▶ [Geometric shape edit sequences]
[Start of section]

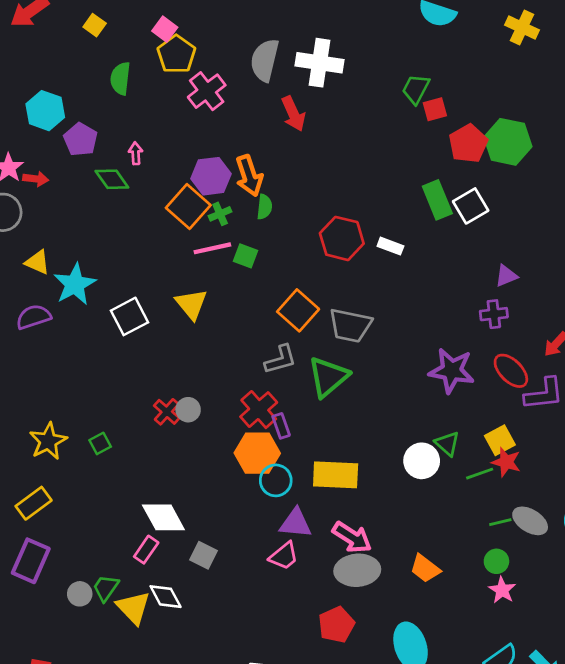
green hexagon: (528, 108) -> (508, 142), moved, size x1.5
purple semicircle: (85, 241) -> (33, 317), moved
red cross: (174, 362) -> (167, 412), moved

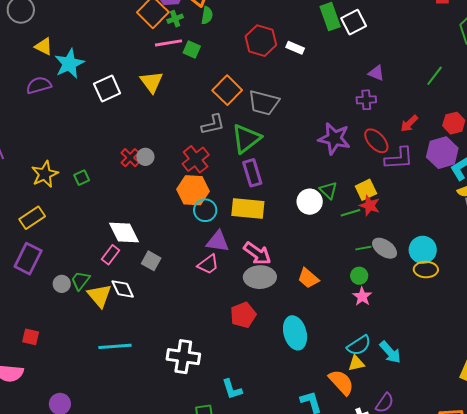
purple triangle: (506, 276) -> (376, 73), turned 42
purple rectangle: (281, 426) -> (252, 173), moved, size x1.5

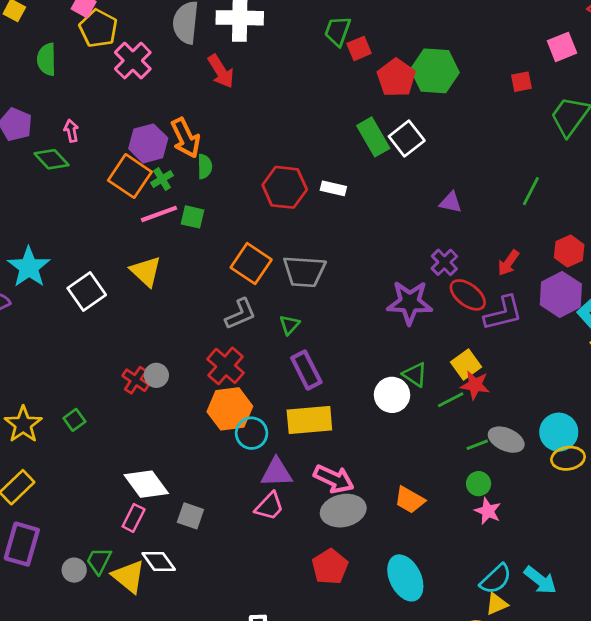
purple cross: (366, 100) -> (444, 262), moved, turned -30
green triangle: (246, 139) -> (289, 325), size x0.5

[End of section]

▶ [ACTIVITY] Take the line containing "red cross: (174, 362) -> (167, 412), moved" and every line after it through the end of the data, and write them out exactly, with no pictures.

▶ [RESPONSE AREA]
red cross: (174, 362) -> (167, 412), moved

purple triangle: (506, 276) -> (376, 73), turned 42
purple rectangle: (281, 426) -> (252, 173), moved, size x1.5

purple cross: (366, 100) -> (444, 262), moved, turned -30
green triangle: (246, 139) -> (289, 325), size x0.5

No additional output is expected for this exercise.